Stored items from a collection:
:::::

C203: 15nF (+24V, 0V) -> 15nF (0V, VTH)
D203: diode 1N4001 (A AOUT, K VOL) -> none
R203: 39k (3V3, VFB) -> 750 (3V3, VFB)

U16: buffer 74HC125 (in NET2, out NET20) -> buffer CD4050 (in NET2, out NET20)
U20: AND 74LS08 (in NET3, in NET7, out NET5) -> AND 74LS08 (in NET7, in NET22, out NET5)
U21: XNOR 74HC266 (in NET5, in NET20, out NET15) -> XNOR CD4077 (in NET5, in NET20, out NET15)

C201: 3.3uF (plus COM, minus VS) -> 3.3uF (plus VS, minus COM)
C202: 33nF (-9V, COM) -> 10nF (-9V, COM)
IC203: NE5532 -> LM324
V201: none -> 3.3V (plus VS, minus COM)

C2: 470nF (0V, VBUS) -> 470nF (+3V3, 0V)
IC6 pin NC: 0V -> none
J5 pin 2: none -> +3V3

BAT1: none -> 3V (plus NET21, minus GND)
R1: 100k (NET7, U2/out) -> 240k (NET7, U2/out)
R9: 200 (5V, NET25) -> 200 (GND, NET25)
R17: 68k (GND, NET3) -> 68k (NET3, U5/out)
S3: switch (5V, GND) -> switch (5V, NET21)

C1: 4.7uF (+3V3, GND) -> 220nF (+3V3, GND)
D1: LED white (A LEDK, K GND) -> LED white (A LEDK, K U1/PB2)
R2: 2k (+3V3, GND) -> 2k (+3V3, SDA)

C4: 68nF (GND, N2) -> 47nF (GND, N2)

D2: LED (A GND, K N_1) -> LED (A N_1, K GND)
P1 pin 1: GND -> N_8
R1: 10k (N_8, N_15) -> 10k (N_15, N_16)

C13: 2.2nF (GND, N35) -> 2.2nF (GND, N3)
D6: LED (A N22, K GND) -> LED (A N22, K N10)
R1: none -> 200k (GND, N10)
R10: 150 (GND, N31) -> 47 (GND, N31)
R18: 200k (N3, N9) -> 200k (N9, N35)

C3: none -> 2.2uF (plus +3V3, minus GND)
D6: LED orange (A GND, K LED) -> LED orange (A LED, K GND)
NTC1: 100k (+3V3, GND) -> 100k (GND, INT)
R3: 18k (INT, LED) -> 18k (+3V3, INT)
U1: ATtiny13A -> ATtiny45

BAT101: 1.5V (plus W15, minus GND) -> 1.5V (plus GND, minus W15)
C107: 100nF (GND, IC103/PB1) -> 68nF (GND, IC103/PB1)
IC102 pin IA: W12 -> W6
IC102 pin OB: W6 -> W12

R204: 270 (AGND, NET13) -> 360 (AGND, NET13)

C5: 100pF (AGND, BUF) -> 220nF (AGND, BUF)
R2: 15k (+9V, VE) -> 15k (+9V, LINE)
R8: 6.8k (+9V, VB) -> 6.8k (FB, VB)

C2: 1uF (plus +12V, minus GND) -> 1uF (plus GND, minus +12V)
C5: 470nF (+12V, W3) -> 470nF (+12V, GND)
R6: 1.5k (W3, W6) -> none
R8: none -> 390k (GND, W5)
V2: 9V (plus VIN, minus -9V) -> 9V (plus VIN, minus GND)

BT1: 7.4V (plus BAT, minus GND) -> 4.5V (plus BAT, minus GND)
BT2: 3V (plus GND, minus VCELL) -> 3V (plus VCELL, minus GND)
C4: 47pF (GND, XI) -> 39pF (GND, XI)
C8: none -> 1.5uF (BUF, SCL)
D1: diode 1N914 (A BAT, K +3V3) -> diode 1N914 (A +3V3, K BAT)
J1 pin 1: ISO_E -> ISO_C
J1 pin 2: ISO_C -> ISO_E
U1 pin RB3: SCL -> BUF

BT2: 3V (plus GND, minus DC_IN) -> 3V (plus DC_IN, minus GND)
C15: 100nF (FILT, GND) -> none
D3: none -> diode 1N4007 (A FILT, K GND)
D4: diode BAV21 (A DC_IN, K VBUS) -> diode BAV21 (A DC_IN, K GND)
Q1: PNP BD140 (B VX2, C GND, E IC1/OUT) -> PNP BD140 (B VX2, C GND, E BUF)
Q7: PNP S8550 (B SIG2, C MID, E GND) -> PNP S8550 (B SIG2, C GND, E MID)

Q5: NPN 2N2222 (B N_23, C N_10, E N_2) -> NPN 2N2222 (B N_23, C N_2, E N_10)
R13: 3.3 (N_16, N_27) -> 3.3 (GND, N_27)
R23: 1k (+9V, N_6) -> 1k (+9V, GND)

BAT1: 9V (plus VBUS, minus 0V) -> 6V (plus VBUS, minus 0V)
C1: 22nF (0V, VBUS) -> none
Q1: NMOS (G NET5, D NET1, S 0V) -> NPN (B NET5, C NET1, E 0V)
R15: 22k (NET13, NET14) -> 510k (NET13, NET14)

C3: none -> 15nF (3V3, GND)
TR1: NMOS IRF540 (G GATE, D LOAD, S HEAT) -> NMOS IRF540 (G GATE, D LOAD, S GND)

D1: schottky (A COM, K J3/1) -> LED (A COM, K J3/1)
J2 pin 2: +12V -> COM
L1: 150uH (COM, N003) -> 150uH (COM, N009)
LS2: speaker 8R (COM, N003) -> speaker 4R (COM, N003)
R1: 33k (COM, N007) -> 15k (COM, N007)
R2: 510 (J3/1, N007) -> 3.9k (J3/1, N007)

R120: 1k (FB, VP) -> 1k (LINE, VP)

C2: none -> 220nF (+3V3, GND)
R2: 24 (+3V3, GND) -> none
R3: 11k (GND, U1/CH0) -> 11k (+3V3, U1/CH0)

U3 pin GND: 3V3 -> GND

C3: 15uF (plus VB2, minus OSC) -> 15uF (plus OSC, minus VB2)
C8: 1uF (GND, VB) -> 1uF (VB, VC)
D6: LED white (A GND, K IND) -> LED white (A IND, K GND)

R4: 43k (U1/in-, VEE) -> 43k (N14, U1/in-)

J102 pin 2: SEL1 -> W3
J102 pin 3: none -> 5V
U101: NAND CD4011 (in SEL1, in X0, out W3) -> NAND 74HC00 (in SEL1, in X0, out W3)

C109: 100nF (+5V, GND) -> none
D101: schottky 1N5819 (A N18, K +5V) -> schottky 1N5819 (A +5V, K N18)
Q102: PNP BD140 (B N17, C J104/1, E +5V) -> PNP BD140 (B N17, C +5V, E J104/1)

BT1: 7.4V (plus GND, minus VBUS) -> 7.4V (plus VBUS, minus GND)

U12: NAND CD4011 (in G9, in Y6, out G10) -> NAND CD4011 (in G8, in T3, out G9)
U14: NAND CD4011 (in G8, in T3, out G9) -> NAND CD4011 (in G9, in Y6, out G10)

:::::

#### [Task statement]
Write out each line above with the word "FILT".

#### [Final answer]
C15: 100nF (FILT, GND) -> none
D3: none -> diode 1N4007 (A FILT, K GND)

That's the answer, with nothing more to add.